## TASK BRIEF
Return each line of the material below exactly. Begin at the first and end on the line with "(620, 237) = (185, 295): turquoise".

* * *

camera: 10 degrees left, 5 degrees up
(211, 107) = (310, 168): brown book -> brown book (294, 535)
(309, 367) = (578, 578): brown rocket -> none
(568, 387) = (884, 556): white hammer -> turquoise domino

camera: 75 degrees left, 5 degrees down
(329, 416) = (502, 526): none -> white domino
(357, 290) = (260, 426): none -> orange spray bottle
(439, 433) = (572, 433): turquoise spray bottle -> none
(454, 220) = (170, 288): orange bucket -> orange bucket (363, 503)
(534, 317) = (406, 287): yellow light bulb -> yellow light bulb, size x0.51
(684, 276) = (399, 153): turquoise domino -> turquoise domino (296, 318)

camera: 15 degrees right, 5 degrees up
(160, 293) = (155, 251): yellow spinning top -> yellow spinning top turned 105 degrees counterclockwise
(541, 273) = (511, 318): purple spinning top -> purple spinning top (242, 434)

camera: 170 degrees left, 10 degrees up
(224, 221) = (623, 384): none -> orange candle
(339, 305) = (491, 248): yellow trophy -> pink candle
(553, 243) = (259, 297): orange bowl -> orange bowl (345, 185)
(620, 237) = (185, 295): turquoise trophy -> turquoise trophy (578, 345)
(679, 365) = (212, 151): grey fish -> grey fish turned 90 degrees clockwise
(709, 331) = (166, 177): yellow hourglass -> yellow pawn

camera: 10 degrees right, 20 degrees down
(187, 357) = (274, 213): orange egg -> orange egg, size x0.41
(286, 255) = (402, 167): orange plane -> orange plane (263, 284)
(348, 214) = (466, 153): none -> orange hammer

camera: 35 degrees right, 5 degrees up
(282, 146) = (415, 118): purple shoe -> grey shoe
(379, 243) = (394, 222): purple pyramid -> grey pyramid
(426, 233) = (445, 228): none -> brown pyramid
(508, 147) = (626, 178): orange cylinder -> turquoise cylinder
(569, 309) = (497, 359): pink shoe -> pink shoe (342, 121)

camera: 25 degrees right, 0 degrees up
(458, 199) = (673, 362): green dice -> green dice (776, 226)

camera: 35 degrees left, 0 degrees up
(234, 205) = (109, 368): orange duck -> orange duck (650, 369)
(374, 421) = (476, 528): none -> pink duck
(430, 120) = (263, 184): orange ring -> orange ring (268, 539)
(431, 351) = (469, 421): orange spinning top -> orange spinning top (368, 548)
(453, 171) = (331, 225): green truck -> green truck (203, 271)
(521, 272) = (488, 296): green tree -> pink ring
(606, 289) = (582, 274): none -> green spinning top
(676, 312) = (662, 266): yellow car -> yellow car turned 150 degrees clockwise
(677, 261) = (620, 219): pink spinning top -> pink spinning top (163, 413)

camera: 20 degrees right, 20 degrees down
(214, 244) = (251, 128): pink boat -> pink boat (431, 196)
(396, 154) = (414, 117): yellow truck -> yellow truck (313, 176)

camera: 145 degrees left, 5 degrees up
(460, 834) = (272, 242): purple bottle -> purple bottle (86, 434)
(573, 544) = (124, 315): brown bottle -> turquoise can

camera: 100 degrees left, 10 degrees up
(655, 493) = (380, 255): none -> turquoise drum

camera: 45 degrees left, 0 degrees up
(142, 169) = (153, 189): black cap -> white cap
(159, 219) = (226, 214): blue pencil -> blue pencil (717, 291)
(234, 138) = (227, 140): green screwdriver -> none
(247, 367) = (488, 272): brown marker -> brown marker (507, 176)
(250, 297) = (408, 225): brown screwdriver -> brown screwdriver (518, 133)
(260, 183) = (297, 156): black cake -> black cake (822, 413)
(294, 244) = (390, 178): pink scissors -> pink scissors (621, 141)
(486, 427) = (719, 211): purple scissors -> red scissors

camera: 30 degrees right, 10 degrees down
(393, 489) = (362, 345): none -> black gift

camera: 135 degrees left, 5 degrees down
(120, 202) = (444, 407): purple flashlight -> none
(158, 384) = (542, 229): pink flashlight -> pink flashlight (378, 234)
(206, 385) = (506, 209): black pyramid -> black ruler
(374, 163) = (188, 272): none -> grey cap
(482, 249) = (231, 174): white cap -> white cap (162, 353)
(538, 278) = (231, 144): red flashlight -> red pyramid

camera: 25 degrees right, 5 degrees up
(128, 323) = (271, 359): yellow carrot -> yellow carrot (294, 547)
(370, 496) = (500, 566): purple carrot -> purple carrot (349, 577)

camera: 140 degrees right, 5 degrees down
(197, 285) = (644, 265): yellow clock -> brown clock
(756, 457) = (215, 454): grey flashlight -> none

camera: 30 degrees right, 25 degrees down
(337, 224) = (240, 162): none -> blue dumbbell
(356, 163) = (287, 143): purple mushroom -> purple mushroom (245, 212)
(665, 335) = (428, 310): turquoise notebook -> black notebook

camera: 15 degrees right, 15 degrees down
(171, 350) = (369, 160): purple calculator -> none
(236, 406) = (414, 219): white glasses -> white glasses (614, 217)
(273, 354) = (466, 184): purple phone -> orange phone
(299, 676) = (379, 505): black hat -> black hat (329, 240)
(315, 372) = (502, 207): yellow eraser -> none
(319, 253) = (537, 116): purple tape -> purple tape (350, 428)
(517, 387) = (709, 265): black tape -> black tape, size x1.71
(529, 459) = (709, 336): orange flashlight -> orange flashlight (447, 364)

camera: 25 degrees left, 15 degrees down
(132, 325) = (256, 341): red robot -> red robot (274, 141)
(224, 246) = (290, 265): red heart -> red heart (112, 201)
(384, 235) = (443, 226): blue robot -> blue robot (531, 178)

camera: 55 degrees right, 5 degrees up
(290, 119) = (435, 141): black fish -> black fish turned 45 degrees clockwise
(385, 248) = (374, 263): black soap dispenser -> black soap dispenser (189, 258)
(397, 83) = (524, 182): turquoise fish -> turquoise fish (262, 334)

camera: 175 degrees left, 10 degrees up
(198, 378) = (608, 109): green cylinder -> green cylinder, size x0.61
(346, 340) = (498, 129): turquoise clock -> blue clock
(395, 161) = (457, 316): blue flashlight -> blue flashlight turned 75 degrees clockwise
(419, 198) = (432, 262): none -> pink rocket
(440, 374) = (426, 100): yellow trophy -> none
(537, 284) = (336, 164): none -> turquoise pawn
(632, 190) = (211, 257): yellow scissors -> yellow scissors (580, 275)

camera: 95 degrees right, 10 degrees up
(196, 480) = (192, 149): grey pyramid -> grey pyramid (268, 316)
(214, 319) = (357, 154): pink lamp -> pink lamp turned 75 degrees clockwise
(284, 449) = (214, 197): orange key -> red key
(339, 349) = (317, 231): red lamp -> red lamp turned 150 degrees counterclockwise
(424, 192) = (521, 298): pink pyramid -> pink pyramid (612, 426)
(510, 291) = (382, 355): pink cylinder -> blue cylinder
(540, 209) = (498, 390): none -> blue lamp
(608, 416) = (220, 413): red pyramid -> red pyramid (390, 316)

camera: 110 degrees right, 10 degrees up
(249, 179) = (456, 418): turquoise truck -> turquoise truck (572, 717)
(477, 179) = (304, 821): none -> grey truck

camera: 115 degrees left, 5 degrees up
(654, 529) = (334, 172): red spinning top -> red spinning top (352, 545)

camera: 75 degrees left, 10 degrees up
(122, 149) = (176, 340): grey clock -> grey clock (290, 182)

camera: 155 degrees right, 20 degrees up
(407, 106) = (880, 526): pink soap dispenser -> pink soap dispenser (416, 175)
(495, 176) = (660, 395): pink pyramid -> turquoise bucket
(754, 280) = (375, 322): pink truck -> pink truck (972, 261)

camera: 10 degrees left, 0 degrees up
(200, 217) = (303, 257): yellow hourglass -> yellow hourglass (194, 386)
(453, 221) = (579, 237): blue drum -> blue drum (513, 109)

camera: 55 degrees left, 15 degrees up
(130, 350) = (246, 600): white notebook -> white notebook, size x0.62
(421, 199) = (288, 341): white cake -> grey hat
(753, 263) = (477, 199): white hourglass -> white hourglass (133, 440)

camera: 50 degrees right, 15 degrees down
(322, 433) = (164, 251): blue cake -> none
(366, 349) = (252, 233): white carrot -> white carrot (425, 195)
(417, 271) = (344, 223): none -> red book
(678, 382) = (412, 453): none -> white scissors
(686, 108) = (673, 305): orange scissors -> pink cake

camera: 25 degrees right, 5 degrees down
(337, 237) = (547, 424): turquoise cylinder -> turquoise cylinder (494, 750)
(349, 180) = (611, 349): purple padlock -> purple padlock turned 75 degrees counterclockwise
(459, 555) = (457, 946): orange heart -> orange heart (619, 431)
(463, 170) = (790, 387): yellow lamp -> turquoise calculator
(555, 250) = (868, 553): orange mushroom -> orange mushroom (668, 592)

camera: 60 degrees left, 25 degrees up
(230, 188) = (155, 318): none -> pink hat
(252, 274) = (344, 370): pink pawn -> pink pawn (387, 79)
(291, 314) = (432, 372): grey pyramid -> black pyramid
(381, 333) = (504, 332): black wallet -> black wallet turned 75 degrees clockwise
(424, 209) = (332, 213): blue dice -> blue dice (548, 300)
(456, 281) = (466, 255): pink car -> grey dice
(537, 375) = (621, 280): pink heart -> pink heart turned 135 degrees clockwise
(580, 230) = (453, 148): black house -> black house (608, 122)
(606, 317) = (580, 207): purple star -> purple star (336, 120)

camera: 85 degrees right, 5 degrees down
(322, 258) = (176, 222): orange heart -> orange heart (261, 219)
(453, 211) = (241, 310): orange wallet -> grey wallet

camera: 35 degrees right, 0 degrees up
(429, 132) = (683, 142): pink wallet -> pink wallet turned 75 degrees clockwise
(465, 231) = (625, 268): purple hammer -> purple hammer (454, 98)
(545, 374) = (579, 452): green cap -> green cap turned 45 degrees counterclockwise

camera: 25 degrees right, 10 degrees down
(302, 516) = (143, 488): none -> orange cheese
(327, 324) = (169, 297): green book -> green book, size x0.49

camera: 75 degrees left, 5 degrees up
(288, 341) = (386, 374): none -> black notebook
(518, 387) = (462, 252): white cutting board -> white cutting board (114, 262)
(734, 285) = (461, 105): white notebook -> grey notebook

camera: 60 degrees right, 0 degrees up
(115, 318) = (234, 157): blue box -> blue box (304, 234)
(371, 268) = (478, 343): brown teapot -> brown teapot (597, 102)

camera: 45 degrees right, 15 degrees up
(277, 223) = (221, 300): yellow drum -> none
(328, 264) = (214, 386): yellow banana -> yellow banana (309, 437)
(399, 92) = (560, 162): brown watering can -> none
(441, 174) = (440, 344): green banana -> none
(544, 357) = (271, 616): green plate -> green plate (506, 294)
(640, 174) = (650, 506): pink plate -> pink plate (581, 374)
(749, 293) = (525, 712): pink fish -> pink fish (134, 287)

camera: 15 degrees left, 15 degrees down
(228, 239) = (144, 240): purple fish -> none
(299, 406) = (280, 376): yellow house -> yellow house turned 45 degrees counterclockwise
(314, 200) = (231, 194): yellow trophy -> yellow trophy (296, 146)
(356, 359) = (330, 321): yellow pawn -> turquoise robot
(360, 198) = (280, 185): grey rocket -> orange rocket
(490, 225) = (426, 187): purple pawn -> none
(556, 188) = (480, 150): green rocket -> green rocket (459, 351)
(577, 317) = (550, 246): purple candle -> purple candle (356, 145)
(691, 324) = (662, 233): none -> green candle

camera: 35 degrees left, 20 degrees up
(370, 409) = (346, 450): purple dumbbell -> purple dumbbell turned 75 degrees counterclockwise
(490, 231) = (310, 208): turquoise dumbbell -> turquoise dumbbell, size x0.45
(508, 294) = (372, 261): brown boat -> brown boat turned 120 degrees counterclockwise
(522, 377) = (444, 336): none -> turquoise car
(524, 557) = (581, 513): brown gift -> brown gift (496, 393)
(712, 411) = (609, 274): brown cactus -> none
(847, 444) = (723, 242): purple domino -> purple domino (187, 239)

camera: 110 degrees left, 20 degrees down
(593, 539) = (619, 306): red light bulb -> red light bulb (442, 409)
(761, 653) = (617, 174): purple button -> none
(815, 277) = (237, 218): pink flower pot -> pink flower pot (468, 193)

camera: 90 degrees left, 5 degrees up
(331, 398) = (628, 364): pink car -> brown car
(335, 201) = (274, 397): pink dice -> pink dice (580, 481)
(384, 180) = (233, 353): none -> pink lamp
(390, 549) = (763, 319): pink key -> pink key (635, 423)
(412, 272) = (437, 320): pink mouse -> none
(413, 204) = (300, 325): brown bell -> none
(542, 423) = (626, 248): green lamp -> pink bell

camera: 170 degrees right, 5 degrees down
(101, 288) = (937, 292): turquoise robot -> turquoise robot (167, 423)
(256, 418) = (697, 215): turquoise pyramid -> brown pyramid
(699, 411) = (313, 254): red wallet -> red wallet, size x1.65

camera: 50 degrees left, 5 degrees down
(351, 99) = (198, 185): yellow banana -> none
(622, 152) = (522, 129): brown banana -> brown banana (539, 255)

* * *

## FINISHED TASK
camera: 10 degrees left, 5 degrees up
(211, 107) = (310, 168): brown book -> brown book (294, 535)
(309, 367) = (578, 578): brown rocket -> none
(568, 387) = (884, 556): white hammer -> turquoise domino

camera: 75 degrees left, 5 degrees down
(329, 416) = (502, 526): none -> white domino
(357, 290) = (260, 426): none -> orange spray bottle
(439, 433) = (572, 433): turquoise spray bottle -> none
(454, 220) = (170, 288): orange bucket -> orange bucket (363, 503)
(534, 317) = (406, 287): yellow light bulb -> yellow light bulb, size x0.51
(684, 276) = (399, 153): turquoise domino -> turquoise domino (296, 318)

camera: 15 degrees right, 5 degrees up
(160, 293) = (155, 251): yellow spinning top -> yellow spinning top turned 105 degrees counterclockwise
(541, 273) = (511, 318): purple spinning top -> purple spinning top (242, 434)

camera: 170 degrees left, 10 degrees up
(224, 221) = (623, 384): none -> orange candle
(339, 305) = (491, 248): yellow trophy -> pink candle
(553, 243) = (259, 297): orange bowl -> orange bowl (345, 185)
(620, 237) = (185, 295): turquoise trophy -> turquoise trophy (578, 345)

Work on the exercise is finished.